Data supplied: Begin

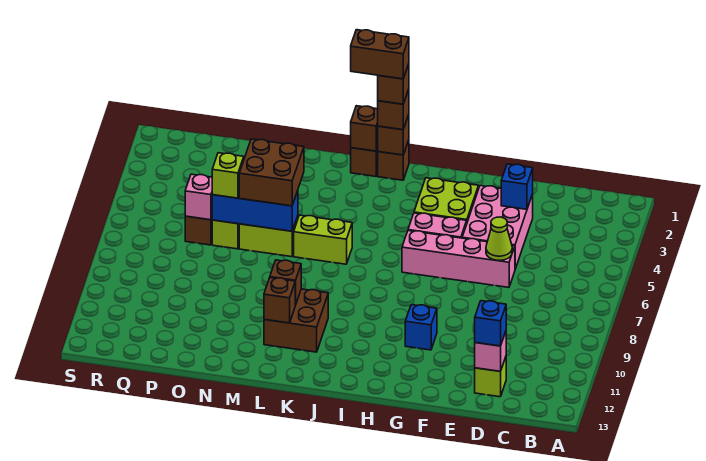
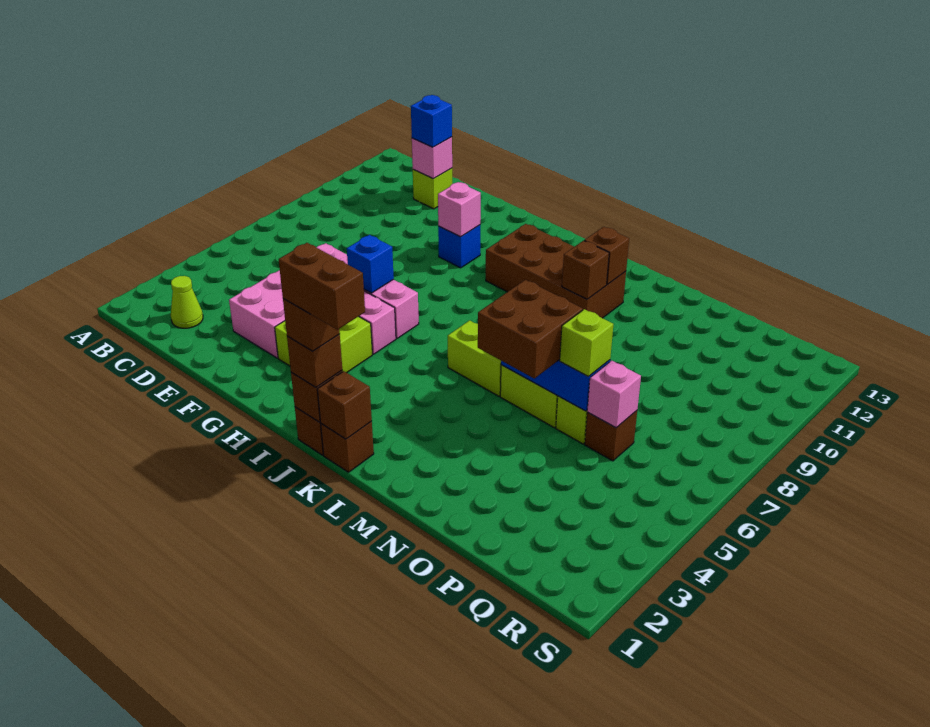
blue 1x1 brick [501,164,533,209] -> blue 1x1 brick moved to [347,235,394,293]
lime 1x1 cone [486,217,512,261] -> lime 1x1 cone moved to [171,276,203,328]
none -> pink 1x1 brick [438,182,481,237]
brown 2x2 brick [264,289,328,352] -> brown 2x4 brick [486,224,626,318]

Data supplied: End
Data supplied: Begin

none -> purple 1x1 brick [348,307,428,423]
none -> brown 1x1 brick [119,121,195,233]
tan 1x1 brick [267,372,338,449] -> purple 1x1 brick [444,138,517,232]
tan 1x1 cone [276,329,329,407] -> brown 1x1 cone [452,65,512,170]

Data supplied: End

What is being asked:
Pull each line holding "cone" out of the listing.

Expected output:
lime 1x1 cone [486,217,512,261] -> lime 1x1 cone moved to [171,276,203,328]
tan 1x1 cone [276,329,329,407] -> brown 1x1 cone [452,65,512,170]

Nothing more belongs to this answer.